(Data to process Opens)
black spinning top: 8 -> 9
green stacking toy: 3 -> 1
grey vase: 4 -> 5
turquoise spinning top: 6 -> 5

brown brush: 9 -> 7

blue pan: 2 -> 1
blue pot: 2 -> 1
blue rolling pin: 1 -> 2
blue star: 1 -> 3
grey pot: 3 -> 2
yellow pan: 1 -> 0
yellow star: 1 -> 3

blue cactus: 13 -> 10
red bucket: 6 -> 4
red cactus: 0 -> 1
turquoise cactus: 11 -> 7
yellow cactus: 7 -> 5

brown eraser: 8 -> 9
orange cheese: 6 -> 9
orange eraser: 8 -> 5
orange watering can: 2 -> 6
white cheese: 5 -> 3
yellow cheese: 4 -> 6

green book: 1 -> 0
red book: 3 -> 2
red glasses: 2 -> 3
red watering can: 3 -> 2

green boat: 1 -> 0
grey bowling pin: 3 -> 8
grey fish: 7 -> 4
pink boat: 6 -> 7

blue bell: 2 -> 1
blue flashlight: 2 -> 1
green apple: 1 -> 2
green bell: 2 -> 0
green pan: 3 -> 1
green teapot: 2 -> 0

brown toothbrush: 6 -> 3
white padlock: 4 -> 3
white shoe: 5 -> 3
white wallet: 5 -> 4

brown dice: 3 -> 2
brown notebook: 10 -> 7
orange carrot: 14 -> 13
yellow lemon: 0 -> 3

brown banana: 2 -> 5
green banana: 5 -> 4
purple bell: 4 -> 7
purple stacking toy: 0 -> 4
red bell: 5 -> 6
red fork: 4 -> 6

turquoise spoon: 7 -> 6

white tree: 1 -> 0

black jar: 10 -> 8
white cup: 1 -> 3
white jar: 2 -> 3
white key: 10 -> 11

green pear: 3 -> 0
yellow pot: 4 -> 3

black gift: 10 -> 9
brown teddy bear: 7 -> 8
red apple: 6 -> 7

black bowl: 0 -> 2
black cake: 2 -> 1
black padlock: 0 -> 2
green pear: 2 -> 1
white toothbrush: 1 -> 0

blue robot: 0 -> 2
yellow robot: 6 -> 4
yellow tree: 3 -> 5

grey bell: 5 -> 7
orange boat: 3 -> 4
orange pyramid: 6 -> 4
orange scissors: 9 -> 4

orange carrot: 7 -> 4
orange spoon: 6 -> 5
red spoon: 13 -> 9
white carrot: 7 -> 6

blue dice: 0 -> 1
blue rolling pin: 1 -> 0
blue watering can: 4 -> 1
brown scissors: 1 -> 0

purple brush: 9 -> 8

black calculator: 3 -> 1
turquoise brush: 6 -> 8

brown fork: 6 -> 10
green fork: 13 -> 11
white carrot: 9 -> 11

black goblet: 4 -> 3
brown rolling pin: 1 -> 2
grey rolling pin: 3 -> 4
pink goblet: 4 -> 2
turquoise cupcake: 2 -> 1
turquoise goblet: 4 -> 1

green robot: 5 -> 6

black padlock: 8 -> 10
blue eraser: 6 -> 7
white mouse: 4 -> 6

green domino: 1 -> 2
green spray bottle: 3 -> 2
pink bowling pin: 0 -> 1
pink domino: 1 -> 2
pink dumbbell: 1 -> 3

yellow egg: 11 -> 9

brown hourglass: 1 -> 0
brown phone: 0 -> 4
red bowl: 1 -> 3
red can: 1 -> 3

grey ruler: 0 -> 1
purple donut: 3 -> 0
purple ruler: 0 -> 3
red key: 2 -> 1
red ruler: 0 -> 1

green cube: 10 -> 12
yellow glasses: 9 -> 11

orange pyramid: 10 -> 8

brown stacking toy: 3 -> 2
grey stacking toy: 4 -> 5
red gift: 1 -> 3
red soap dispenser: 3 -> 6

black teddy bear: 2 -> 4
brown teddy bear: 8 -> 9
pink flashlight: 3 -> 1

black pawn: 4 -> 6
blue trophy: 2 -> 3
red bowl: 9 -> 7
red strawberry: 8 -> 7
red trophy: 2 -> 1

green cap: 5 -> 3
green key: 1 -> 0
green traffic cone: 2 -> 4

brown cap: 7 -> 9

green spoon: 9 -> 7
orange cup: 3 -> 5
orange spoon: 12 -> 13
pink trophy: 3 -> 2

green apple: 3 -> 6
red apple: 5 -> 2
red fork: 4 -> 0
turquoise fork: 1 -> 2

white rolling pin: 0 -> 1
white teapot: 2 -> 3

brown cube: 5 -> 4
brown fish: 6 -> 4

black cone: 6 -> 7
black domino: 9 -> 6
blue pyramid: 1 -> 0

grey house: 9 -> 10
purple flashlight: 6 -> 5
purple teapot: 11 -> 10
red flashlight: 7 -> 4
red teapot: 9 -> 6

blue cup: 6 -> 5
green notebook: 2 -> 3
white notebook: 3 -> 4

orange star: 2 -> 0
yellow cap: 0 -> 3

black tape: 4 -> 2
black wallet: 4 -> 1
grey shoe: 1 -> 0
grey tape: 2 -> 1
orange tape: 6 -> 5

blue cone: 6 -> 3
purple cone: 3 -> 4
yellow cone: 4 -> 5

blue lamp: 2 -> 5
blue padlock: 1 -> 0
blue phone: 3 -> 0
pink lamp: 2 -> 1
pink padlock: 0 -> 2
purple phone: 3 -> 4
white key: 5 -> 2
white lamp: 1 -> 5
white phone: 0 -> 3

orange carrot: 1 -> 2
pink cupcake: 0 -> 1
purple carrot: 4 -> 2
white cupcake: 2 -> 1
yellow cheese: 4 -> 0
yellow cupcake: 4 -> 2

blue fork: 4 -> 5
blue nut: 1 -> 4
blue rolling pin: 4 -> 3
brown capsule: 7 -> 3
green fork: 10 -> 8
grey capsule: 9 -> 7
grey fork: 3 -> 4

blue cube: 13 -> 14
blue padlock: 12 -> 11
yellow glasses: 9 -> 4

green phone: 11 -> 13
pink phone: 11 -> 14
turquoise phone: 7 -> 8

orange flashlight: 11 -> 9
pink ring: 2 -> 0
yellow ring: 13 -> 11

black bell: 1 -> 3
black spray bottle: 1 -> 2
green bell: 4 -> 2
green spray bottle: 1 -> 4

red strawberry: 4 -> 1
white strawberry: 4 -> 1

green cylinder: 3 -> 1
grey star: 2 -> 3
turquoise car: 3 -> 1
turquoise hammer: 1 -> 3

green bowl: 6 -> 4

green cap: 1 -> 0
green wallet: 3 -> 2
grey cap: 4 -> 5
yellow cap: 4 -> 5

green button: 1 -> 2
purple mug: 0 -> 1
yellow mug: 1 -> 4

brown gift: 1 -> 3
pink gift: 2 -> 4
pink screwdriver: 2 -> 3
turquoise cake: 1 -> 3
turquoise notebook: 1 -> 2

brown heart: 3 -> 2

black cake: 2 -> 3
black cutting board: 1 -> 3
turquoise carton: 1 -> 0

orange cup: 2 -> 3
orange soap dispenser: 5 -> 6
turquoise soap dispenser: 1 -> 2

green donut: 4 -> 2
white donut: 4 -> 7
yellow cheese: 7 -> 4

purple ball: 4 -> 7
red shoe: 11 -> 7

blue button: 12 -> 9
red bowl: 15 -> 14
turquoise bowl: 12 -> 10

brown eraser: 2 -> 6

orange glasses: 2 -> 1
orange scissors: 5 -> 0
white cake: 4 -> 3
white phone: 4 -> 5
(Data to process Closes)
# Action item:
Reproduce every record above, word for word.

# Response below:
black spinning top: 8 -> 9
green stacking toy: 3 -> 1
grey vase: 4 -> 5
turquoise spinning top: 6 -> 5

brown brush: 9 -> 7

blue pan: 2 -> 1
blue pot: 2 -> 1
blue rolling pin: 1 -> 2
blue star: 1 -> 3
grey pot: 3 -> 2
yellow pan: 1 -> 0
yellow star: 1 -> 3

blue cactus: 13 -> 10
red bucket: 6 -> 4
red cactus: 0 -> 1
turquoise cactus: 11 -> 7
yellow cactus: 7 -> 5

brown eraser: 8 -> 9
orange cheese: 6 -> 9
orange eraser: 8 -> 5
orange watering can: 2 -> 6
white cheese: 5 -> 3
yellow cheese: 4 -> 6

green book: 1 -> 0
red book: 3 -> 2
red glasses: 2 -> 3
red watering can: 3 -> 2

green boat: 1 -> 0
grey bowling pin: 3 -> 8
grey fish: 7 -> 4
pink boat: 6 -> 7

blue bell: 2 -> 1
blue flashlight: 2 -> 1
green apple: 1 -> 2
green bell: 2 -> 0
green pan: 3 -> 1
green teapot: 2 -> 0

brown toothbrush: 6 -> 3
white padlock: 4 -> 3
white shoe: 5 -> 3
white wallet: 5 -> 4

brown dice: 3 -> 2
brown notebook: 10 -> 7
orange carrot: 14 -> 13
yellow lemon: 0 -> 3

brown banana: 2 -> 5
green banana: 5 -> 4
purple bell: 4 -> 7
purple stacking toy: 0 -> 4
red bell: 5 -> 6
red fork: 4 -> 6

turquoise spoon: 7 -> 6

white tree: 1 -> 0

black jar: 10 -> 8
white cup: 1 -> 3
white jar: 2 -> 3
white key: 10 -> 11

green pear: 3 -> 0
yellow pot: 4 -> 3

black gift: 10 -> 9
brown teddy bear: 7 -> 8
red apple: 6 -> 7

black bowl: 0 -> 2
black cake: 2 -> 1
black padlock: 0 -> 2
green pear: 2 -> 1
white toothbrush: 1 -> 0

blue robot: 0 -> 2
yellow robot: 6 -> 4
yellow tree: 3 -> 5

grey bell: 5 -> 7
orange boat: 3 -> 4
orange pyramid: 6 -> 4
orange scissors: 9 -> 4

orange carrot: 7 -> 4
orange spoon: 6 -> 5
red spoon: 13 -> 9
white carrot: 7 -> 6

blue dice: 0 -> 1
blue rolling pin: 1 -> 0
blue watering can: 4 -> 1
brown scissors: 1 -> 0

purple brush: 9 -> 8

black calculator: 3 -> 1
turquoise brush: 6 -> 8

brown fork: 6 -> 10
green fork: 13 -> 11
white carrot: 9 -> 11

black goblet: 4 -> 3
brown rolling pin: 1 -> 2
grey rolling pin: 3 -> 4
pink goblet: 4 -> 2
turquoise cupcake: 2 -> 1
turquoise goblet: 4 -> 1

green robot: 5 -> 6

black padlock: 8 -> 10
blue eraser: 6 -> 7
white mouse: 4 -> 6

green domino: 1 -> 2
green spray bottle: 3 -> 2
pink bowling pin: 0 -> 1
pink domino: 1 -> 2
pink dumbbell: 1 -> 3

yellow egg: 11 -> 9

brown hourglass: 1 -> 0
brown phone: 0 -> 4
red bowl: 1 -> 3
red can: 1 -> 3

grey ruler: 0 -> 1
purple donut: 3 -> 0
purple ruler: 0 -> 3
red key: 2 -> 1
red ruler: 0 -> 1

green cube: 10 -> 12
yellow glasses: 9 -> 11

orange pyramid: 10 -> 8

brown stacking toy: 3 -> 2
grey stacking toy: 4 -> 5
red gift: 1 -> 3
red soap dispenser: 3 -> 6

black teddy bear: 2 -> 4
brown teddy bear: 8 -> 9
pink flashlight: 3 -> 1

black pawn: 4 -> 6
blue trophy: 2 -> 3
red bowl: 9 -> 7
red strawberry: 8 -> 7
red trophy: 2 -> 1

green cap: 5 -> 3
green key: 1 -> 0
green traffic cone: 2 -> 4

brown cap: 7 -> 9

green spoon: 9 -> 7
orange cup: 3 -> 5
orange spoon: 12 -> 13
pink trophy: 3 -> 2

green apple: 3 -> 6
red apple: 5 -> 2
red fork: 4 -> 0
turquoise fork: 1 -> 2

white rolling pin: 0 -> 1
white teapot: 2 -> 3

brown cube: 5 -> 4
brown fish: 6 -> 4

black cone: 6 -> 7
black domino: 9 -> 6
blue pyramid: 1 -> 0

grey house: 9 -> 10
purple flashlight: 6 -> 5
purple teapot: 11 -> 10
red flashlight: 7 -> 4
red teapot: 9 -> 6

blue cup: 6 -> 5
green notebook: 2 -> 3
white notebook: 3 -> 4

orange star: 2 -> 0
yellow cap: 0 -> 3

black tape: 4 -> 2
black wallet: 4 -> 1
grey shoe: 1 -> 0
grey tape: 2 -> 1
orange tape: 6 -> 5

blue cone: 6 -> 3
purple cone: 3 -> 4
yellow cone: 4 -> 5

blue lamp: 2 -> 5
blue padlock: 1 -> 0
blue phone: 3 -> 0
pink lamp: 2 -> 1
pink padlock: 0 -> 2
purple phone: 3 -> 4
white key: 5 -> 2
white lamp: 1 -> 5
white phone: 0 -> 3

orange carrot: 1 -> 2
pink cupcake: 0 -> 1
purple carrot: 4 -> 2
white cupcake: 2 -> 1
yellow cheese: 4 -> 0
yellow cupcake: 4 -> 2

blue fork: 4 -> 5
blue nut: 1 -> 4
blue rolling pin: 4 -> 3
brown capsule: 7 -> 3
green fork: 10 -> 8
grey capsule: 9 -> 7
grey fork: 3 -> 4

blue cube: 13 -> 14
blue padlock: 12 -> 11
yellow glasses: 9 -> 4

green phone: 11 -> 13
pink phone: 11 -> 14
turquoise phone: 7 -> 8

orange flashlight: 11 -> 9
pink ring: 2 -> 0
yellow ring: 13 -> 11

black bell: 1 -> 3
black spray bottle: 1 -> 2
green bell: 4 -> 2
green spray bottle: 1 -> 4

red strawberry: 4 -> 1
white strawberry: 4 -> 1

green cylinder: 3 -> 1
grey star: 2 -> 3
turquoise car: 3 -> 1
turquoise hammer: 1 -> 3

green bowl: 6 -> 4

green cap: 1 -> 0
green wallet: 3 -> 2
grey cap: 4 -> 5
yellow cap: 4 -> 5

green button: 1 -> 2
purple mug: 0 -> 1
yellow mug: 1 -> 4

brown gift: 1 -> 3
pink gift: 2 -> 4
pink screwdriver: 2 -> 3
turquoise cake: 1 -> 3
turquoise notebook: 1 -> 2

brown heart: 3 -> 2

black cake: 2 -> 3
black cutting board: 1 -> 3
turquoise carton: 1 -> 0

orange cup: 2 -> 3
orange soap dispenser: 5 -> 6
turquoise soap dispenser: 1 -> 2

green donut: 4 -> 2
white donut: 4 -> 7
yellow cheese: 7 -> 4

purple ball: 4 -> 7
red shoe: 11 -> 7

blue button: 12 -> 9
red bowl: 15 -> 14
turquoise bowl: 12 -> 10

brown eraser: 2 -> 6

orange glasses: 2 -> 1
orange scissors: 5 -> 0
white cake: 4 -> 3
white phone: 4 -> 5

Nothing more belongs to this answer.